WHAT THE TASK REQUIRES »
Print, exactly and with no pictures, the line containing "TP1: test point (EXT) -> none" and each line after it to the end of the entries below.

Edit difference data

━━━━━━━━

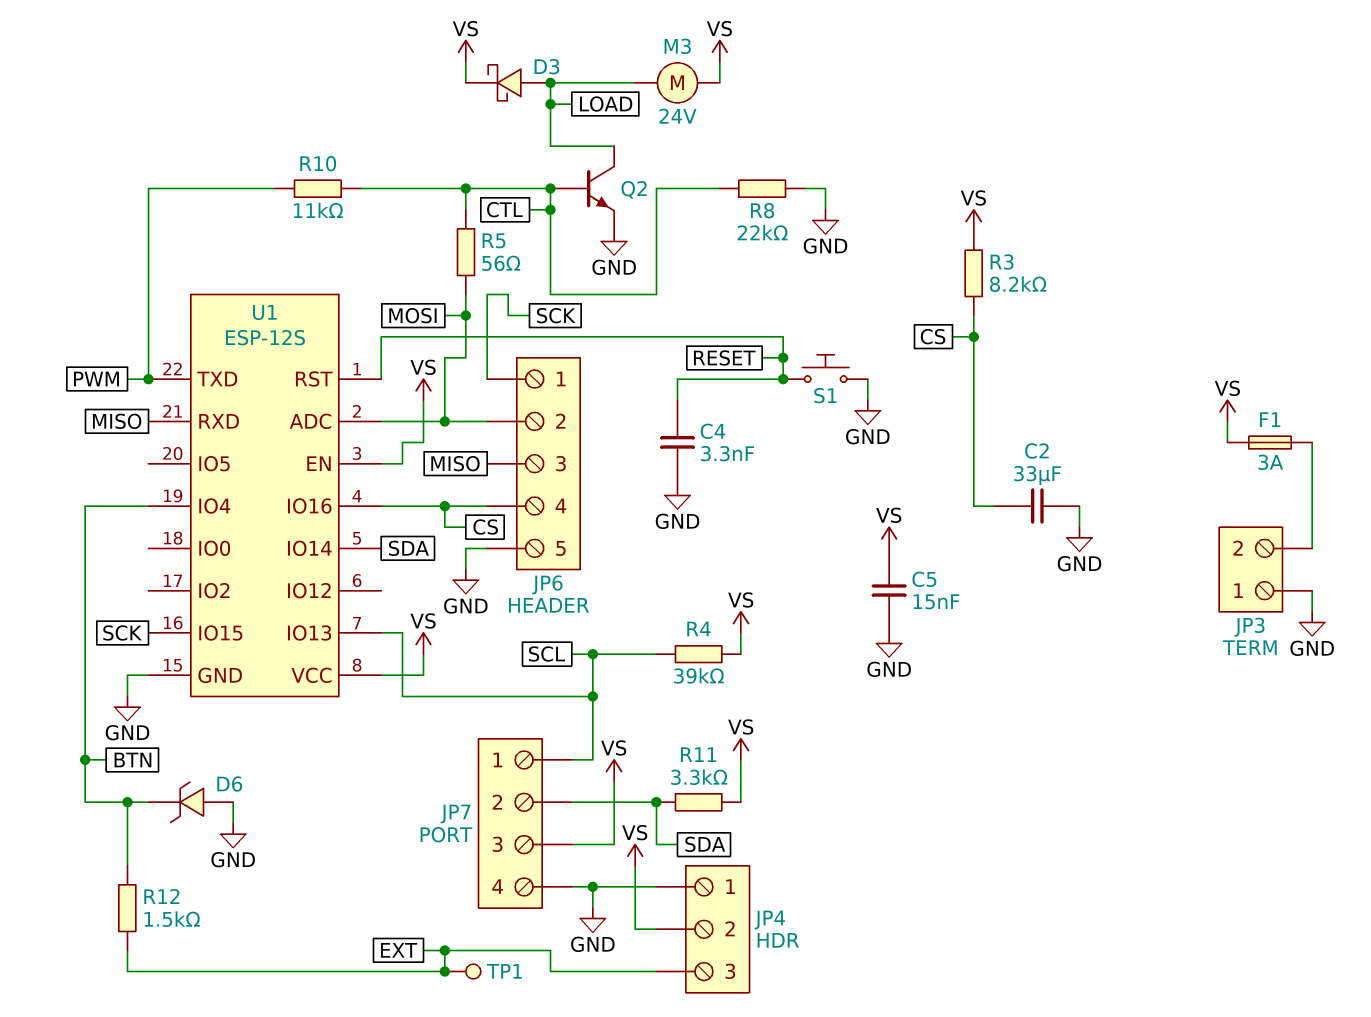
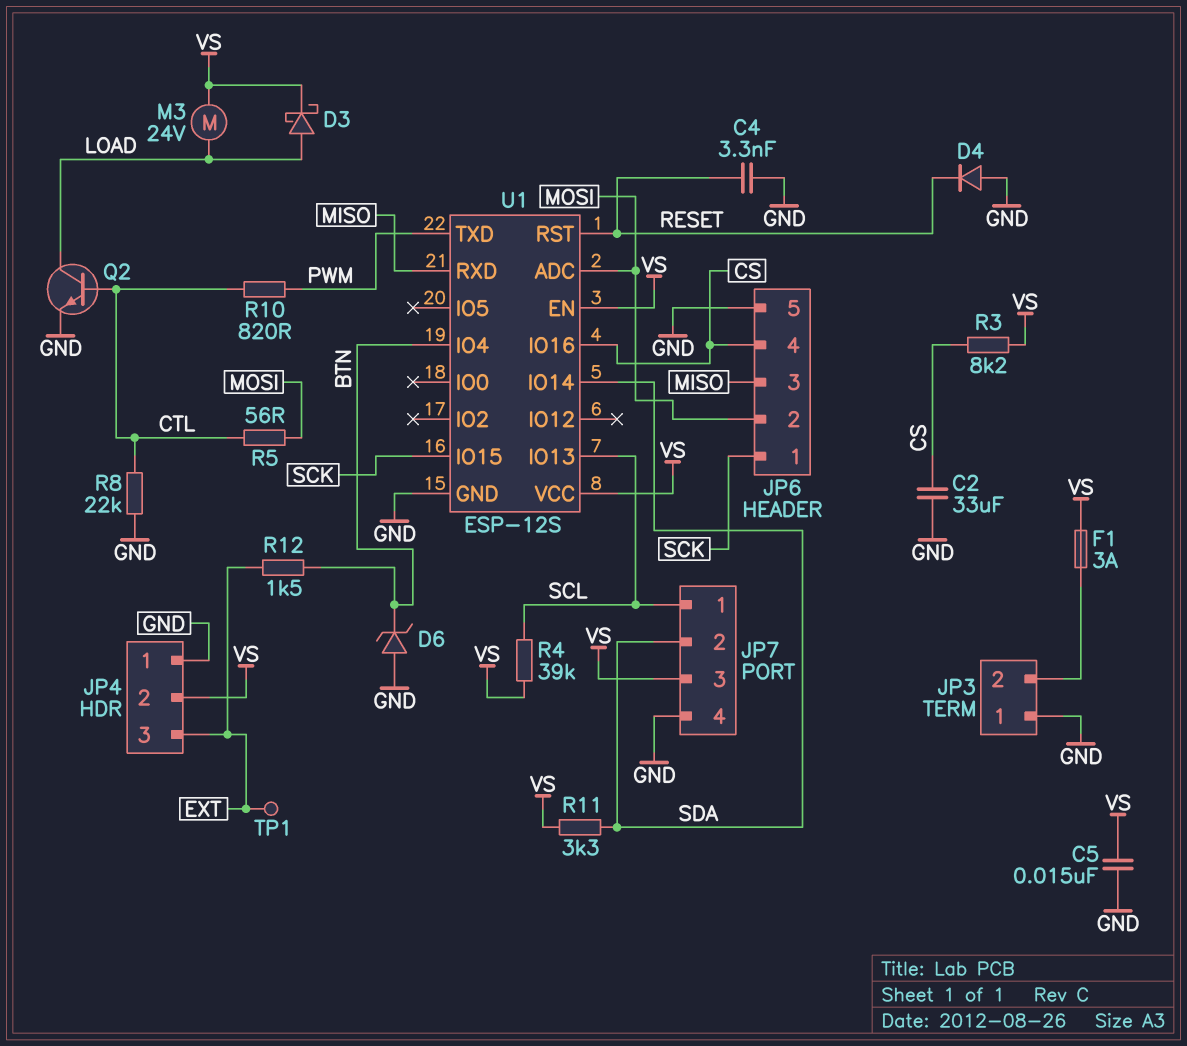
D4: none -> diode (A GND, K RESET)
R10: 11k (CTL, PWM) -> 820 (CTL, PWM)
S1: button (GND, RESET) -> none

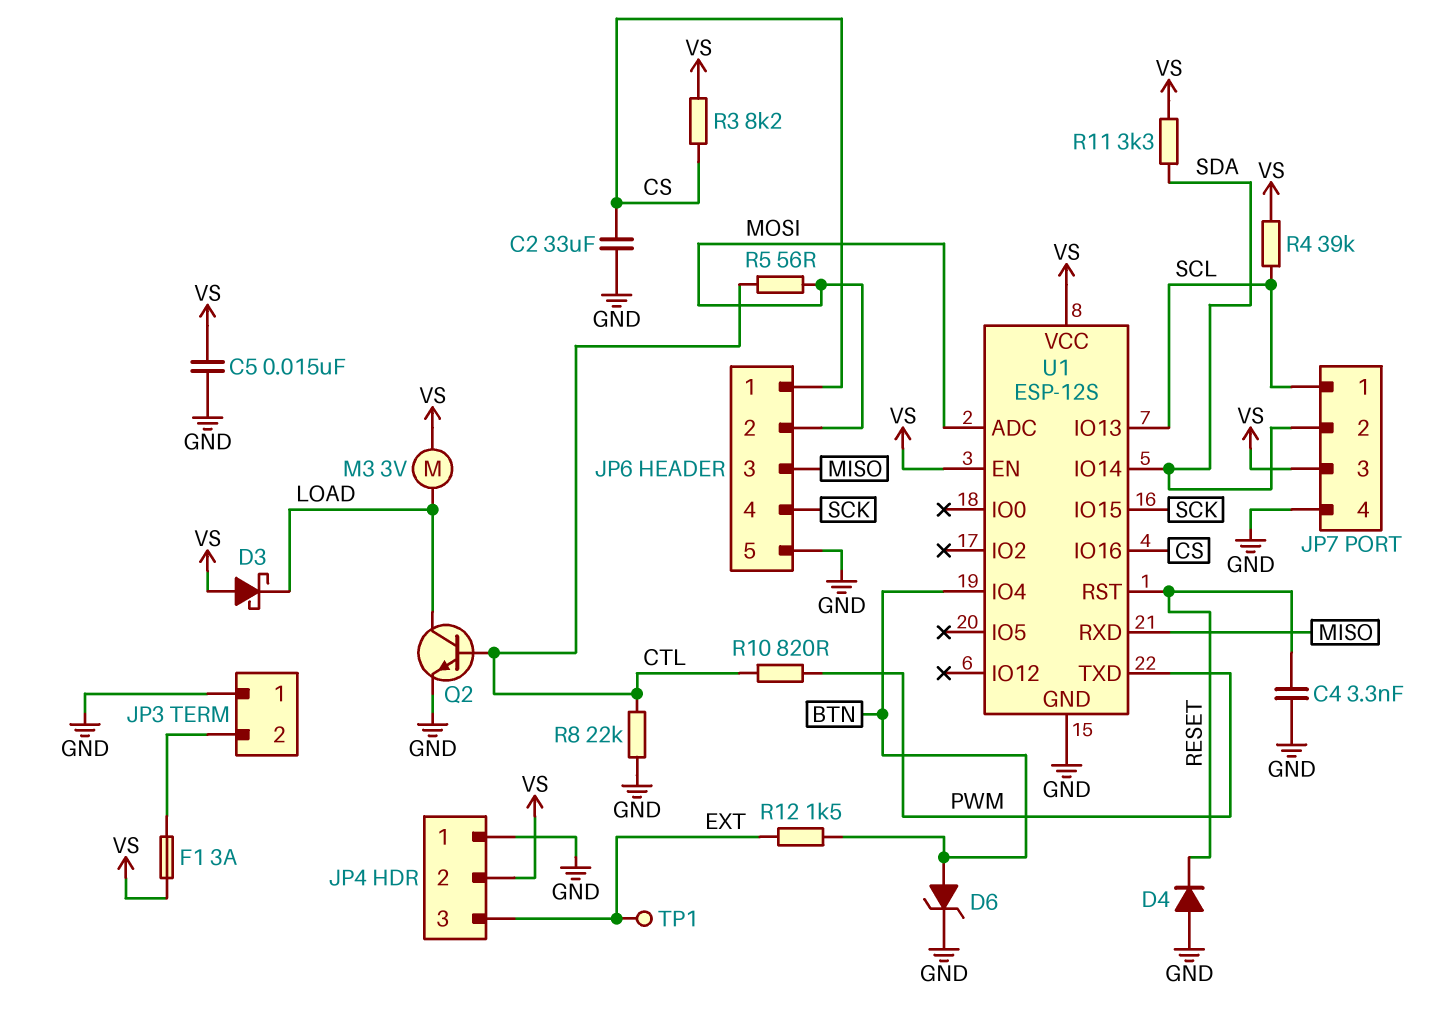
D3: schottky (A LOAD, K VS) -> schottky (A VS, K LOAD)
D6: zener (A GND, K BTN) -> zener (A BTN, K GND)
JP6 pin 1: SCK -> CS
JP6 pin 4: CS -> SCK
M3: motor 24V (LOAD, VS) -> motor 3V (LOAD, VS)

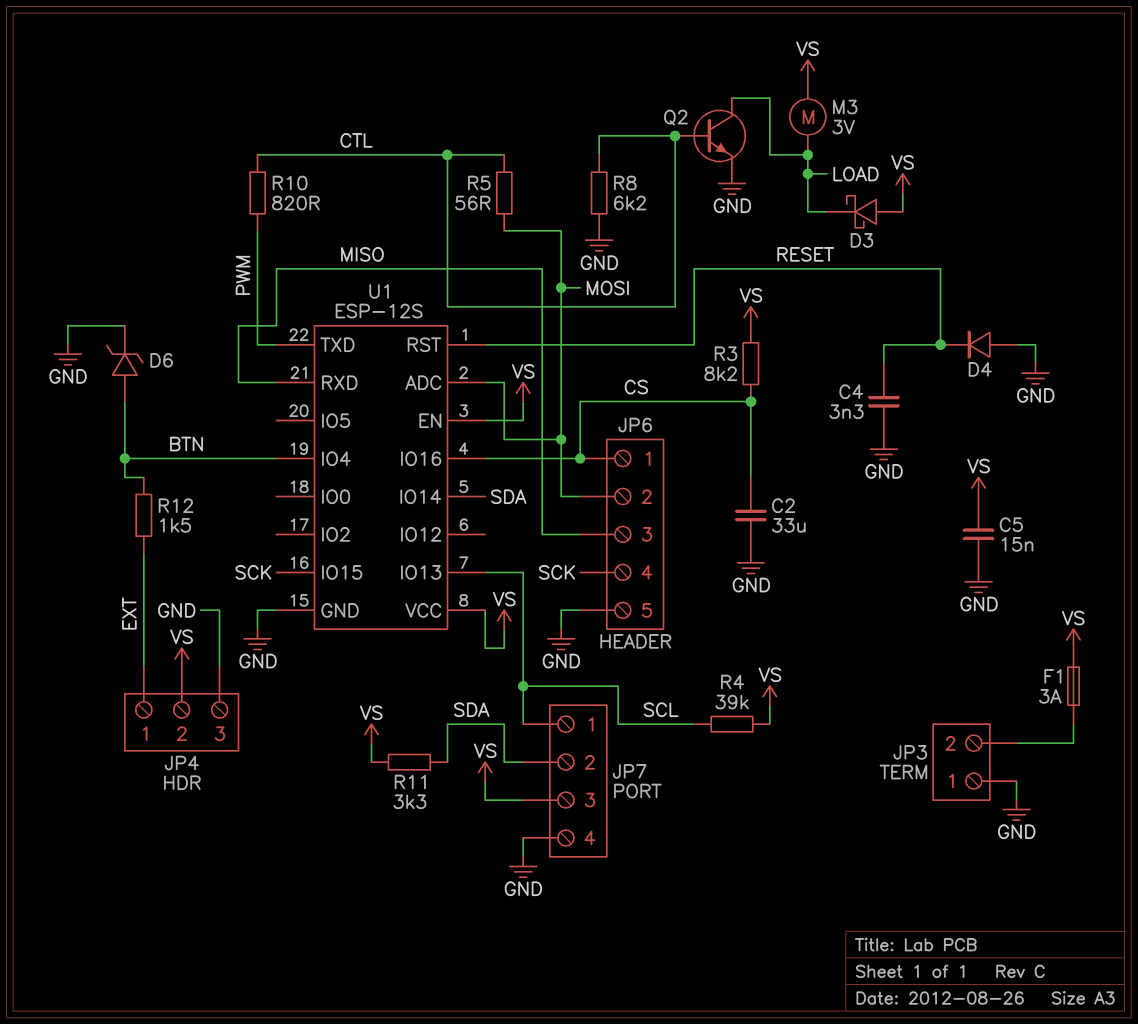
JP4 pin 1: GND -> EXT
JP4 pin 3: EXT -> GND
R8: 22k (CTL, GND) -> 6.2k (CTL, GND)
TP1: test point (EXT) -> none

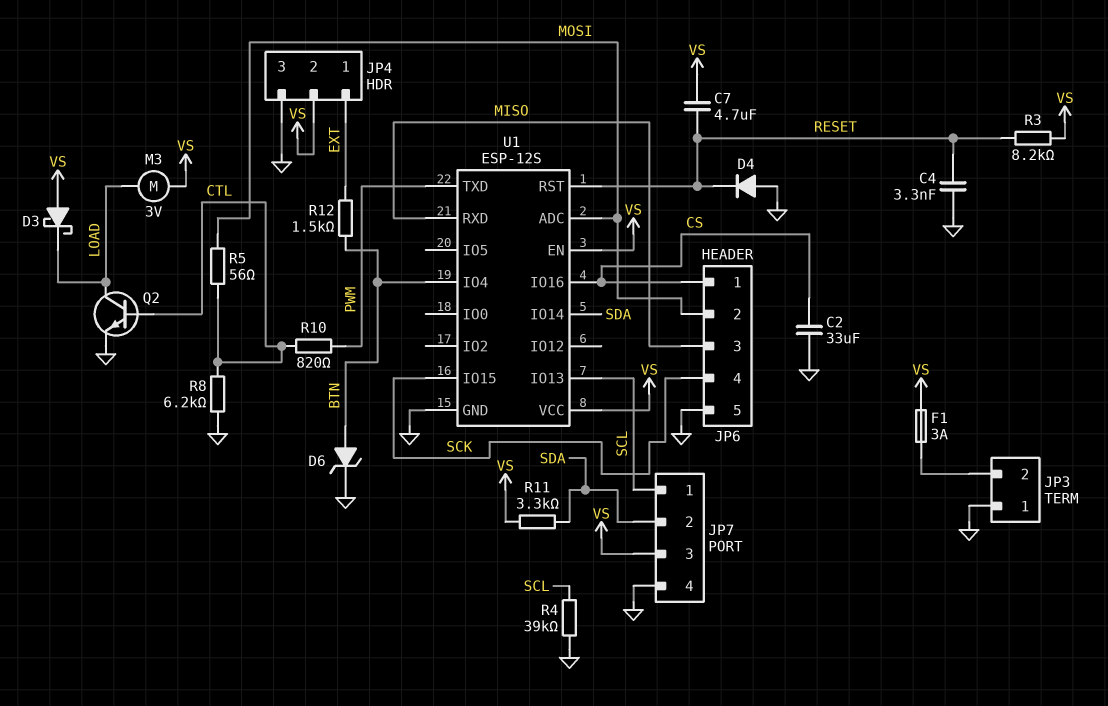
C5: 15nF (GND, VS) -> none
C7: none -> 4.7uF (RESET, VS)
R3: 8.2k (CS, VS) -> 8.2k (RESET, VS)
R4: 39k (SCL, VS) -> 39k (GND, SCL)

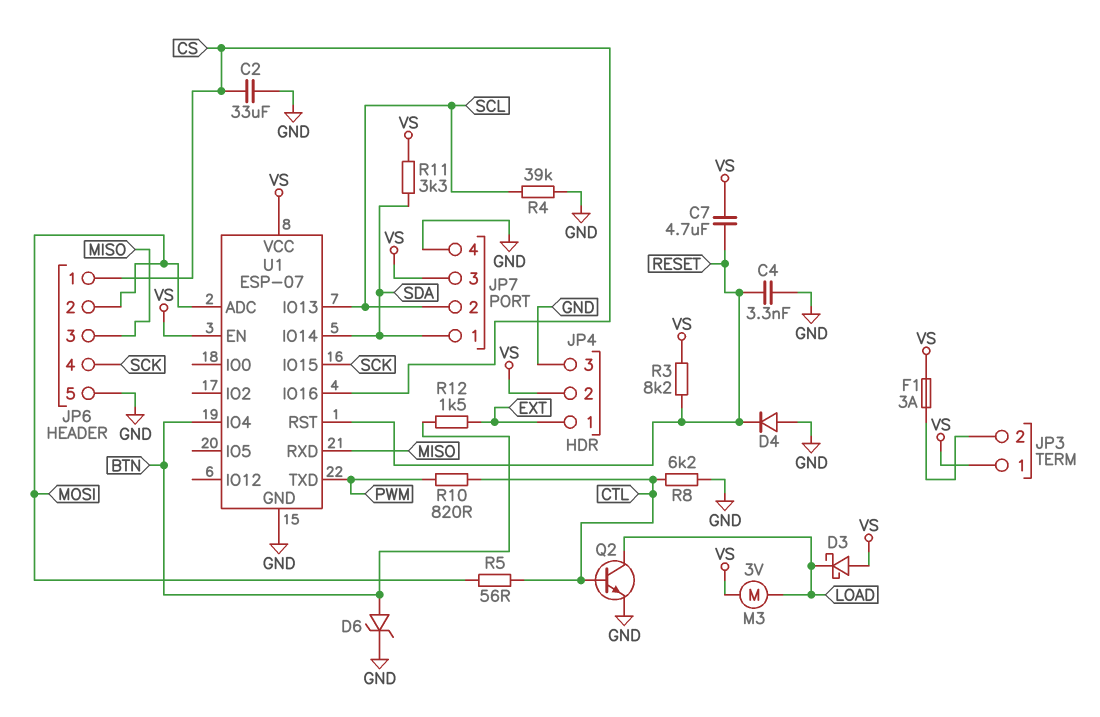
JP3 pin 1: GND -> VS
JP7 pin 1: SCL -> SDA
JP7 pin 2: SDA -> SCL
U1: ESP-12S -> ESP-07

━━━━━━━━

ANSWER BELOW »
TP1: test point (EXT) -> none

C5: 15nF (GND, VS) -> none
C7: none -> 4.7uF (RESET, VS)
R3: 8.2k (CS, VS) -> 8.2k (RESET, VS)
R4: 39k (SCL, VS) -> 39k (GND, SCL)

JP3 pin 1: GND -> VS
JP7 pin 1: SCL -> SDA
JP7 pin 2: SDA -> SCL
U1: ESP-12S -> ESP-07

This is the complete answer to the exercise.